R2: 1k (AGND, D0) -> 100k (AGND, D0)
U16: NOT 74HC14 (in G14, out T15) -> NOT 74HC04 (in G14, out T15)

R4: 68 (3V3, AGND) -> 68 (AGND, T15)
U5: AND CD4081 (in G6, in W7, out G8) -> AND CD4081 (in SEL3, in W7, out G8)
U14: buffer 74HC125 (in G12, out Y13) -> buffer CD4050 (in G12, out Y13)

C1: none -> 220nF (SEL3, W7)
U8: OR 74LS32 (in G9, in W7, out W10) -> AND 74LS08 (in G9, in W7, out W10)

What this task involves:
All lines from the start of the entries through the line where "C1: none -> 220nF (SEL3, W7)" sits should be duplicated exactly, with nothing else in the output.

Task output:
R2: 1k (AGND, D0) -> 100k (AGND, D0)
U16: NOT 74HC14 (in G14, out T15) -> NOT 74HC04 (in G14, out T15)

R4: 68 (3V3, AGND) -> 68 (AGND, T15)
U5: AND CD4081 (in G6, in W7, out G8) -> AND CD4081 (in SEL3, in W7, out G8)
U14: buffer 74HC125 (in G12, out Y13) -> buffer CD4050 (in G12, out Y13)

C1: none -> 220nF (SEL3, W7)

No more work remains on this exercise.